#### Data shown

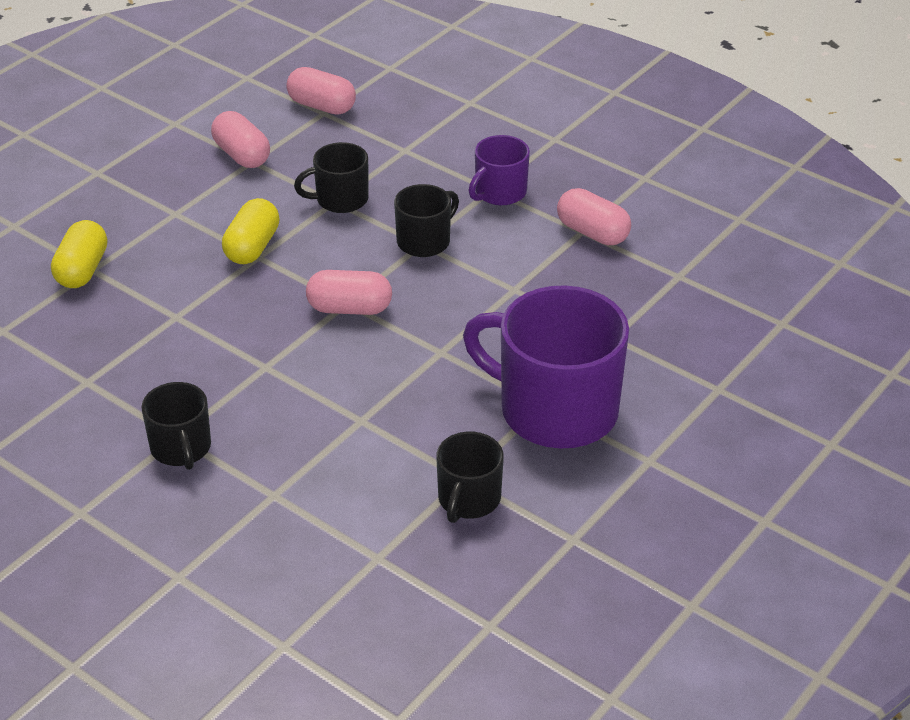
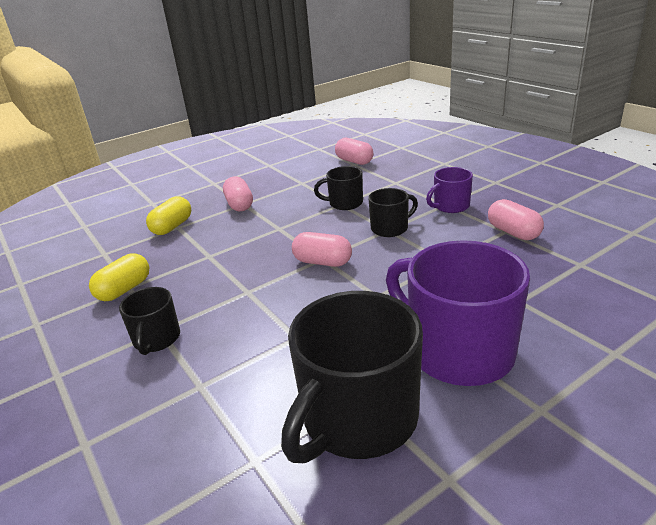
camera: 20 degrees right, 10 degrees down
(242, 155) = (297, 180): pink capsule -> pink capsule (239, 205)
(252, 247) = (278, 223): yellow capsule -> yellow capsule (124, 290)
(468, 499) = (357, 419): black mug -> black mug, size x1.96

########

» **What you need to do**
From the line holding "(252, 247) = (278, 223): yellow" down to the final line above, copy each line exactly, and leave out everything before it.

» **Reply**
(252, 247) = (278, 223): yellow capsule -> yellow capsule (124, 290)
(468, 499) = (357, 419): black mug -> black mug, size x1.96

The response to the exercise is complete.